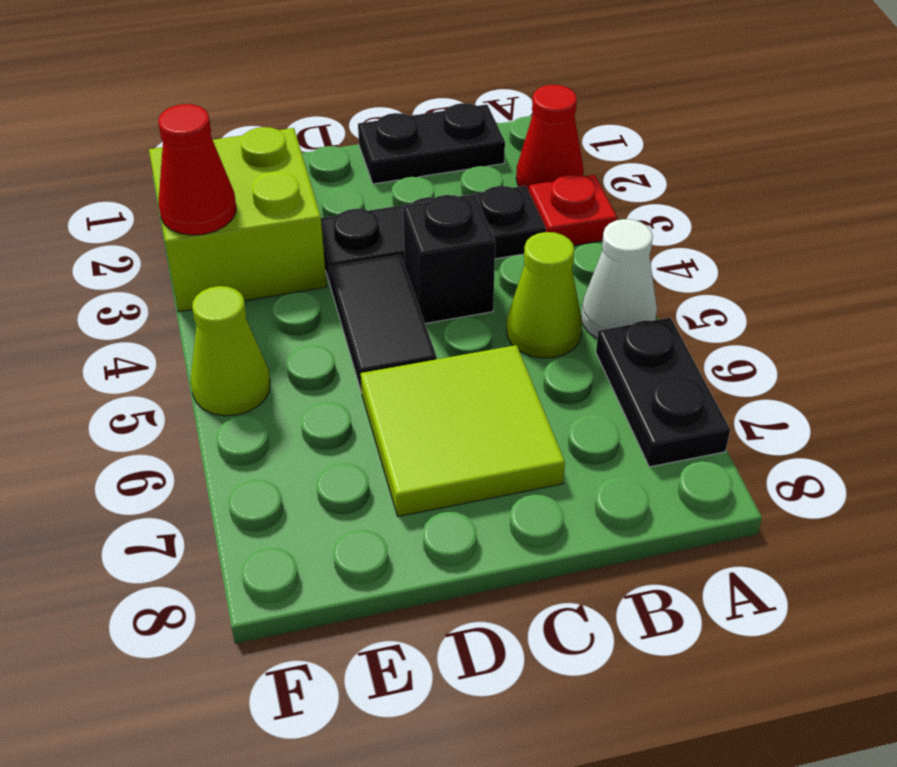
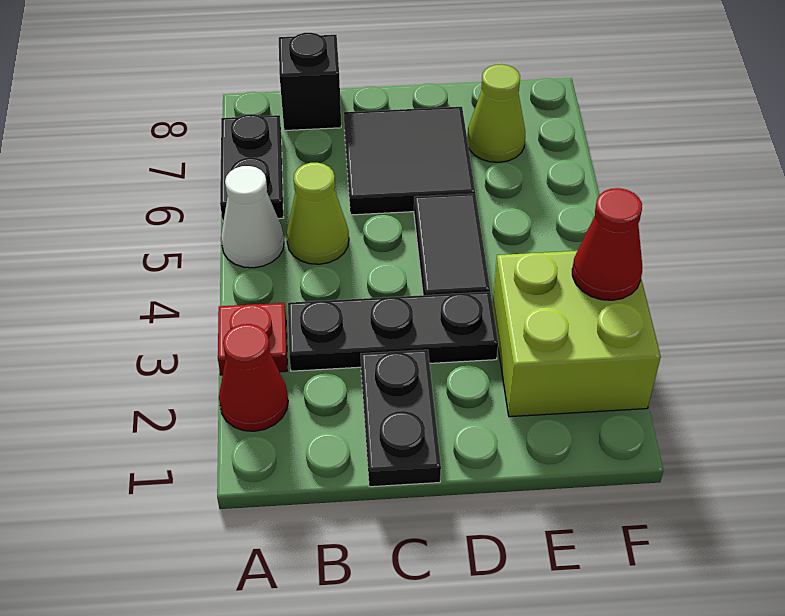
black plate B1:C1 level 1 -> black plate C1:C2 level 1
black brick C4 level 1 -> black brick B8 level 1
lime tile C6:D7 level 1 -> black tile C6:D7 level 1
lime cone F5 level 1 -> lime cone E7 level 1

Aim of the task –
Every line from the one containing "lime tile C6:D7" to the end of the material above must be written out exactly. Nothing else is wanted.

Solution to the problem –
lime tile C6:D7 level 1 -> black tile C6:D7 level 1
lime cone F5 level 1 -> lime cone E7 level 1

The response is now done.